RECORDS FOR THIS TASK
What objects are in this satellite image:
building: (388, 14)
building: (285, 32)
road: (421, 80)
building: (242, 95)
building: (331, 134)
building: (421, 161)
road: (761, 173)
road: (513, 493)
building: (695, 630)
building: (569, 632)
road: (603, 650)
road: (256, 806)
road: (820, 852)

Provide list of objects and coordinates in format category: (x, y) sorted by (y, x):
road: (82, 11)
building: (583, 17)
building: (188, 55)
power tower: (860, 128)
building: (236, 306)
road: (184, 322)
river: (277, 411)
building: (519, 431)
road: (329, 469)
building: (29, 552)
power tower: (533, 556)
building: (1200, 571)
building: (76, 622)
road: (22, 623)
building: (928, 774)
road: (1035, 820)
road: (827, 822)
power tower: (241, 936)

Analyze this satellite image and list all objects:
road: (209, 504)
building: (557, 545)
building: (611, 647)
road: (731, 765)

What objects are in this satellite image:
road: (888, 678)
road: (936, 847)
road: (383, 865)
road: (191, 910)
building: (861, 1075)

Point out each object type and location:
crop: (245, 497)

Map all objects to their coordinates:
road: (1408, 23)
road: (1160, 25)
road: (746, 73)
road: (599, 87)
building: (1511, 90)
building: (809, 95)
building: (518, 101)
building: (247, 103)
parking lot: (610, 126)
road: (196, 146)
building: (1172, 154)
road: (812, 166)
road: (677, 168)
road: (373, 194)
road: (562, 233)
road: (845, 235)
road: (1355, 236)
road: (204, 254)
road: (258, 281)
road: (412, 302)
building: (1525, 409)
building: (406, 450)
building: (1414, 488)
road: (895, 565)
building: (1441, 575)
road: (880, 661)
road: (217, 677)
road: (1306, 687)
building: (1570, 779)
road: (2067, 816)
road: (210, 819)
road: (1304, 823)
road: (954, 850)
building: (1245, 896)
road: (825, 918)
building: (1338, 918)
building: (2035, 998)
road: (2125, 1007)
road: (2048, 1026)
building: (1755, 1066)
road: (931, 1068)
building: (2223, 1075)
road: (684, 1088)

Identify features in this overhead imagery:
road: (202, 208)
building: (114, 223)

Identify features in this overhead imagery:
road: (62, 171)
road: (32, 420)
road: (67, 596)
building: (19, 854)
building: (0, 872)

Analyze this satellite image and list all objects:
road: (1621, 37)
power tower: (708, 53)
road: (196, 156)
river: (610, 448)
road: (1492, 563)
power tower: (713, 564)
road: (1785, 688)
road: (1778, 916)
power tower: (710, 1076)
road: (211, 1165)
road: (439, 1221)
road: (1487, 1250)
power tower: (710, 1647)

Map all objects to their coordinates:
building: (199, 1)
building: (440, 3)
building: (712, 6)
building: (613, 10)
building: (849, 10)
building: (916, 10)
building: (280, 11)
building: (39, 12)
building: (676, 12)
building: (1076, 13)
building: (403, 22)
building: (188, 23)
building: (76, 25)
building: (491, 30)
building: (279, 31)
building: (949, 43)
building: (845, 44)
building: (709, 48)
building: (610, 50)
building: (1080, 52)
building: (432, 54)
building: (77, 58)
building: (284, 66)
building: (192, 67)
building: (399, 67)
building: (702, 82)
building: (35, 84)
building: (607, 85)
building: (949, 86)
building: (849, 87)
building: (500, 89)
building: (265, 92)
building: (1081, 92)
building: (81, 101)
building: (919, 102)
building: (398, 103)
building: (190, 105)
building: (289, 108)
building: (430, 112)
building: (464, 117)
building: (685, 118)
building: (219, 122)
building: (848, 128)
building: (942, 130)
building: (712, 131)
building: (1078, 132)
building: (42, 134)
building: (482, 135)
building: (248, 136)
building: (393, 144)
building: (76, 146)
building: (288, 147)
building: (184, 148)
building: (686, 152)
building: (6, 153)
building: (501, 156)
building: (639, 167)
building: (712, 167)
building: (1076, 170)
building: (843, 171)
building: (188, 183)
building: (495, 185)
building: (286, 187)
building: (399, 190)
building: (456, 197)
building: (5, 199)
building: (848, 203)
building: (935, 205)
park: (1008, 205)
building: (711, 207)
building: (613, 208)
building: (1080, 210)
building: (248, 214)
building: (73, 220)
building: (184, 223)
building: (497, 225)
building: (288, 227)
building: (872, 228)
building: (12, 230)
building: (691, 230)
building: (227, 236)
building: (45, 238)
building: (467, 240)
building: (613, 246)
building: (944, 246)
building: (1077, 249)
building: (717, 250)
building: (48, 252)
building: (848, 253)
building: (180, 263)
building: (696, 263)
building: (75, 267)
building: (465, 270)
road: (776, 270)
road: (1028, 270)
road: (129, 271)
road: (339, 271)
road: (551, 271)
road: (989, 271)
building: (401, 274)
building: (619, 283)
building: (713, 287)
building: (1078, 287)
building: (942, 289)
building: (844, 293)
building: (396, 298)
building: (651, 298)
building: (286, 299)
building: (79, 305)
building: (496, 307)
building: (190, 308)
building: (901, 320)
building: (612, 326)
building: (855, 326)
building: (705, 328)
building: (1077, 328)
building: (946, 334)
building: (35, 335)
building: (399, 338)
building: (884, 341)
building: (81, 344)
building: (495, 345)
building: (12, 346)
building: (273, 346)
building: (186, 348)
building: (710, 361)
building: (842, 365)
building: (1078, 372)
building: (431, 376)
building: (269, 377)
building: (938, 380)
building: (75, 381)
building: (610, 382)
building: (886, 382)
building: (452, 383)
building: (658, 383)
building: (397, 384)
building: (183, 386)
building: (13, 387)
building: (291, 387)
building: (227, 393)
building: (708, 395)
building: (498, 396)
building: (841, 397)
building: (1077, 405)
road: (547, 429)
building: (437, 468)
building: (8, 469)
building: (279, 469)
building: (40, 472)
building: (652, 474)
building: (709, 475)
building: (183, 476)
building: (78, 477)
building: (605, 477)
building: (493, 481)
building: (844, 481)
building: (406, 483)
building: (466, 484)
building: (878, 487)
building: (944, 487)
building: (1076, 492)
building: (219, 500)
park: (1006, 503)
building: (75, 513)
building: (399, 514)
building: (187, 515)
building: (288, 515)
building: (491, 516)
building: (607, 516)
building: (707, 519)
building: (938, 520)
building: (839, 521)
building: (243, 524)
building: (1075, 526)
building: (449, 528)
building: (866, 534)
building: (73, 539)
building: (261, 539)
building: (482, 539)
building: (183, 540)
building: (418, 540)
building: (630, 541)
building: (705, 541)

WORK ITEM
When you reach the end of the listing, print it again in full, exactly as given.

EXERCISE RESPONSE
What objects are in this satellite image:
building: (388, 14)
building: (285, 32)
road: (421, 80)
building: (242, 95)
building: (331, 134)
building: (421, 161)
road: (761, 173)
road: (513, 493)
building: (695, 630)
building: (569, 632)
road: (603, 650)
road: (256, 806)
road: (820, 852)

Provide list of objects and coordinates in format category: (x, y) sorted by (y, x):
road: (82, 11)
building: (583, 17)
building: (188, 55)
power tower: (860, 128)
building: (236, 306)
road: (184, 322)
river: (277, 411)
building: (519, 431)
road: (329, 469)
building: (29, 552)
power tower: (533, 556)
building: (1200, 571)
building: (76, 622)
road: (22, 623)
building: (928, 774)
road: (1035, 820)
road: (827, 822)
power tower: (241, 936)

Analyze this satellite image and list all objects:
road: (209, 504)
building: (557, 545)
building: (611, 647)
road: (731, 765)

What objects are in this satellite image:
road: (888, 678)
road: (936, 847)
road: (383, 865)
road: (191, 910)
building: (861, 1075)

Point out each object type and location:
crop: (245, 497)

Map all objects to their coordinates:
road: (1408, 23)
road: (1160, 25)
road: (746, 73)
road: (599, 87)
building: (1511, 90)
building: (809, 95)
building: (518, 101)
building: (247, 103)
parking lot: (610, 126)
road: (196, 146)
building: (1172, 154)
road: (812, 166)
road: (677, 168)
road: (373, 194)
road: (562, 233)
road: (845, 235)
road: (1355, 236)
road: (204, 254)
road: (258, 281)
road: (412, 302)
building: (1525, 409)
building: (406, 450)
building: (1414, 488)
road: (895, 565)
building: (1441, 575)
road: (880, 661)
road: (217, 677)
road: (1306, 687)
building: (1570, 779)
road: (2067, 816)
road: (210, 819)
road: (1304, 823)
road: (954, 850)
building: (1245, 896)
road: (825, 918)
building: (1338, 918)
building: (2035, 998)
road: (2125, 1007)
road: (2048, 1026)
building: (1755, 1066)
road: (931, 1068)
building: (2223, 1075)
road: (684, 1088)

Identify features in this overhead imagery:
road: (202, 208)
building: (114, 223)

Identify features in this overhead imagery:
road: (62, 171)
road: (32, 420)
road: (67, 596)
building: (19, 854)
building: (0, 872)

Analyze this satellite image and list all objects:
road: (1621, 37)
power tower: (708, 53)
road: (196, 156)
river: (610, 448)
road: (1492, 563)
power tower: (713, 564)
road: (1785, 688)
road: (1778, 916)
power tower: (710, 1076)
road: (211, 1165)
road: (439, 1221)
road: (1487, 1250)
power tower: (710, 1647)

Map all objects to their coordinates:
building: (199, 1)
building: (440, 3)
building: (712, 6)
building: (613, 10)
building: (849, 10)
building: (916, 10)
building: (280, 11)
building: (39, 12)
building: (676, 12)
building: (1076, 13)
building: (403, 22)
building: (188, 23)
building: (76, 25)
building: (491, 30)
building: (279, 31)
building: (949, 43)
building: (845, 44)
building: (709, 48)
building: (610, 50)
building: (1080, 52)
building: (432, 54)
building: (77, 58)
building: (284, 66)
building: (192, 67)
building: (399, 67)
building: (702, 82)
building: (35, 84)
building: (607, 85)
building: (949, 86)
building: (849, 87)
building: (500, 89)
building: (265, 92)
building: (1081, 92)
building: (81, 101)
building: (919, 102)
building: (398, 103)
building: (190, 105)
building: (289, 108)
building: (430, 112)
building: (464, 117)
building: (685, 118)
building: (219, 122)
building: (848, 128)
building: (942, 130)
building: (712, 131)
building: (1078, 132)
building: (42, 134)
building: (482, 135)
building: (248, 136)
building: (393, 144)
building: (76, 146)
building: (288, 147)
building: (184, 148)
building: (686, 152)
building: (6, 153)
building: (501, 156)
building: (639, 167)
building: (712, 167)
building: (1076, 170)
building: (843, 171)
building: (188, 183)
building: (495, 185)
building: (286, 187)
building: (399, 190)
building: (456, 197)
building: (5, 199)
building: (848, 203)
building: (935, 205)
park: (1008, 205)
building: (711, 207)
building: (613, 208)
building: (1080, 210)
building: (248, 214)
building: (73, 220)
building: (184, 223)
building: (497, 225)
building: (288, 227)
building: (872, 228)
building: (12, 230)
building: (691, 230)
building: (227, 236)
building: (45, 238)
building: (467, 240)
building: (613, 246)
building: (944, 246)
building: (1077, 249)
building: (717, 250)
building: (48, 252)
building: (848, 253)
building: (180, 263)
building: (696, 263)
building: (75, 267)
building: (465, 270)
road: (776, 270)
road: (1028, 270)
road: (129, 271)
road: (339, 271)
road: (551, 271)
road: (989, 271)
building: (401, 274)
building: (619, 283)
building: (713, 287)
building: (1078, 287)
building: (942, 289)
building: (844, 293)
building: (396, 298)
building: (651, 298)
building: (286, 299)
building: (79, 305)
building: (496, 307)
building: (190, 308)
building: (901, 320)
building: (612, 326)
building: (855, 326)
building: (705, 328)
building: (1077, 328)
building: (946, 334)
building: (35, 335)
building: (399, 338)
building: (884, 341)
building: (81, 344)
building: (495, 345)
building: (12, 346)
building: (273, 346)
building: (186, 348)
building: (710, 361)
building: (842, 365)
building: (1078, 372)
building: (431, 376)
building: (269, 377)
building: (938, 380)
building: (75, 381)
building: (610, 382)
building: (886, 382)
building: (452, 383)
building: (658, 383)
building: (397, 384)
building: (183, 386)
building: (13, 387)
building: (291, 387)
building: (227, 393)
building: (708, 395)
building: (498, 396)
building: (841, 397)
building: (1077, 405)
road: (547, 429)
building: (437, 468)
building: (8, 469)
building: (279, 469)
building: (40, 472)
building: (652, 474)
building: (709, 475)
building: (183, 476)
building: (78, 477)
building: (605, 477)
building: (493, 481)
building: (844, 481)
building: (406, 483)
building: (466, 484)
building: (878, 487)
building: (944, 487)
building: (1076, 492)
building: (219, 500)
park: (1006, 503)
building: (75, 513)
building: (399, 514)
building: (187, 515)
building: (288, 515)
building: (491, 516)
building: (607, 516)
building: (707, 519)
building: (938, 520)
building: (839, 521)
building: (243, 524)
building: (1075, 526)
building: (449, 528)
building: (866, 534)
building: (73, 539)
building: (261, 539)
building: (482, 539)
building: (183, 540)
building: (418, 540)
building: (630, 541)
building: (705, 541)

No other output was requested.